───── RECORDS ─────

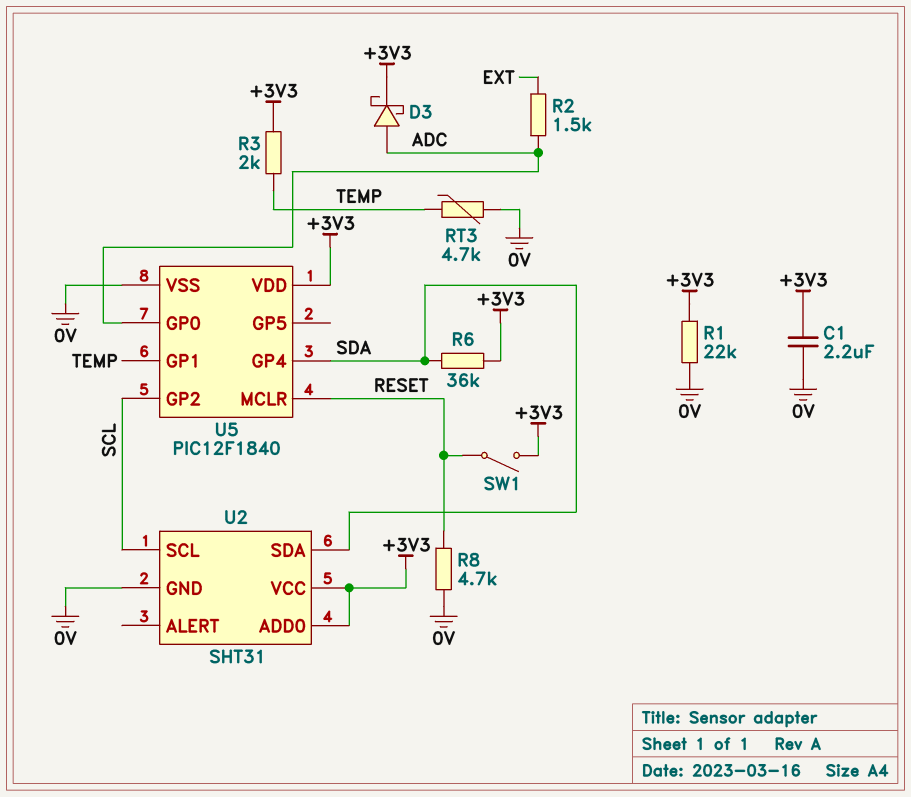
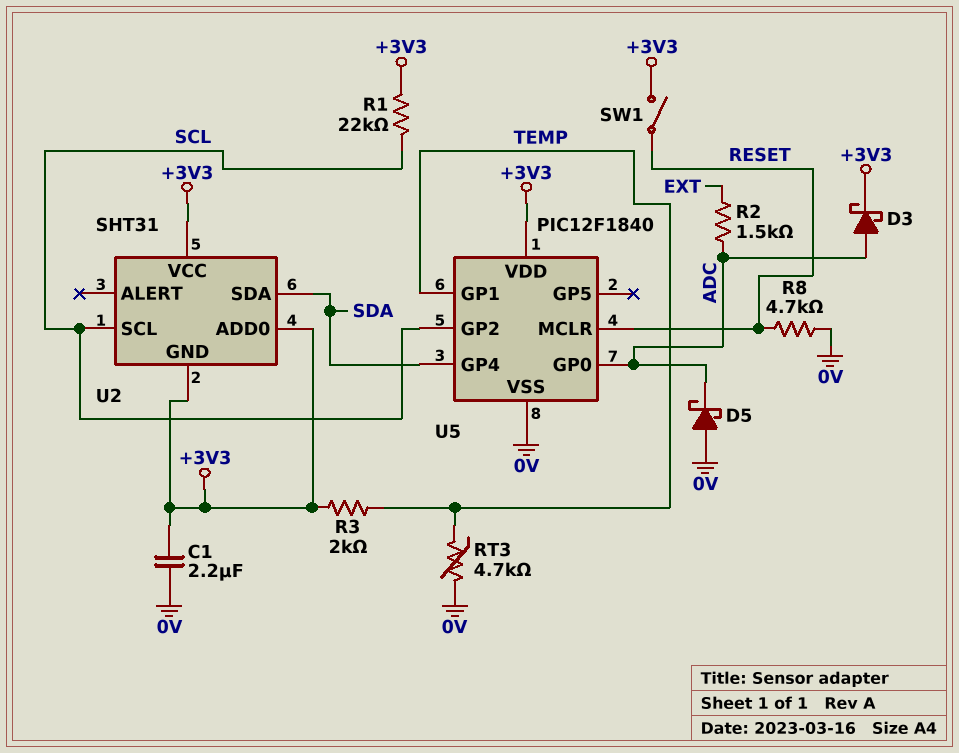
D5: none -> schottky (A 0V, K ADC)
R1: 22k (+3V3, 0V) -> 22k (+3V3, SCL)
R6: 36k (+3V3, SDA) -> none
U2 pin GND: 0V -> +3V3

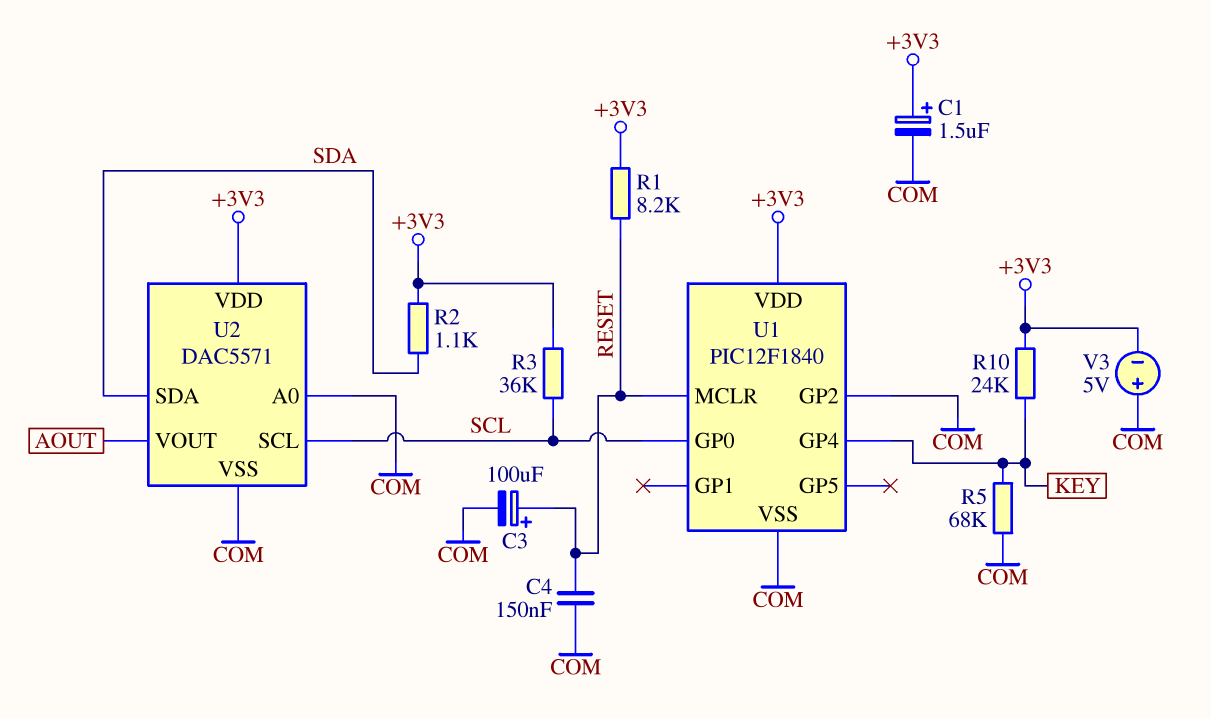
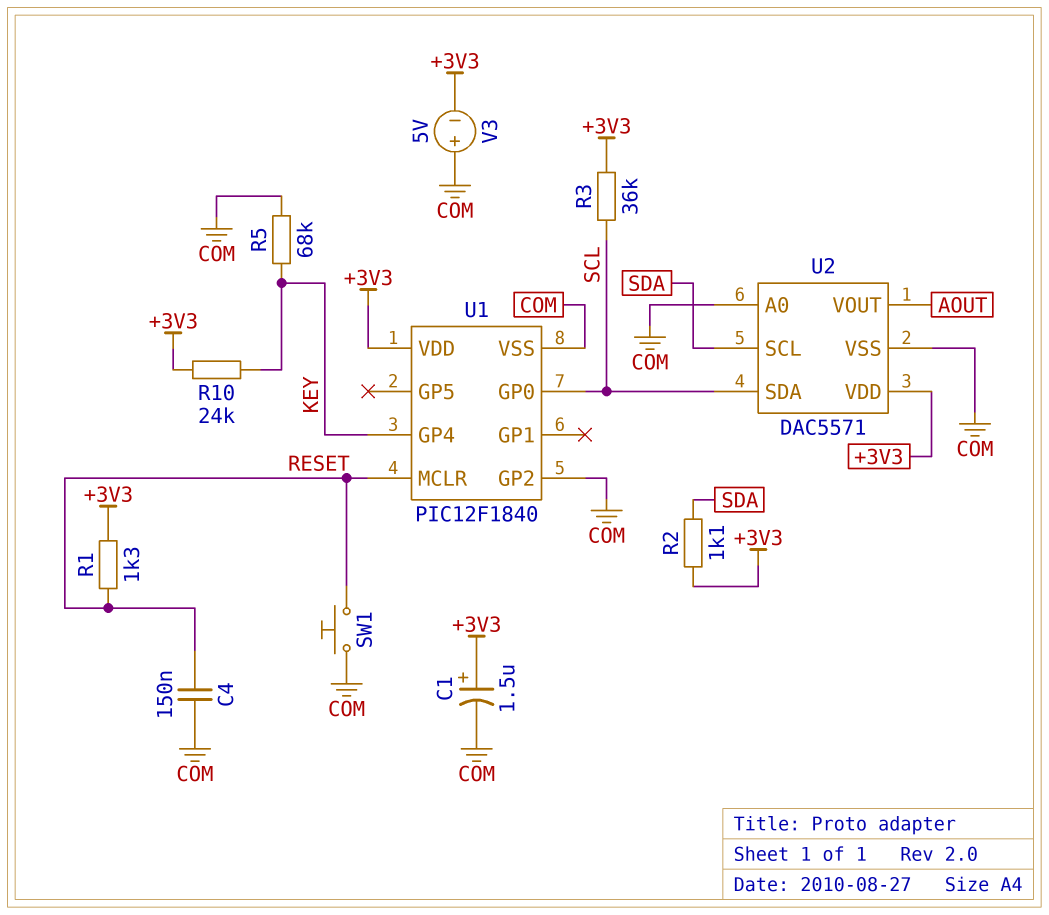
C3: 100uF (plus RESET, minus COM) -> none
R1: 8.2k (+3V3, RESET) -> 1.3k (+3V3, RESET)
SW1: none -> button (COM, RESET)
U2 pin SCL: SCL -> SDA
U2 pin SDA: SDA -> SCL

─────

WHAT YOU NEED TO DO:
Omit any images, then output the listing exactly.

ANSWER TO THIS TASK:
D5: none -> schottky (A 0V, K ADC)
R1: 22k (+3V3, 0V) -> 22k (+3V3, SCL)
R6: 36k (+3V3, SDA) -> none
U2 pin GND: 0V -> +3V3

C3: 100uF (plus RESET, minus COM) -> none
R1: 8.2k (+3V3, RESET) -> 1.3k (+3V3, RESET)
SW1: none -> button (COM, RESET)
U2 pin SCL: SCL -> SDA
U2 pin SDA: SDA -> SCL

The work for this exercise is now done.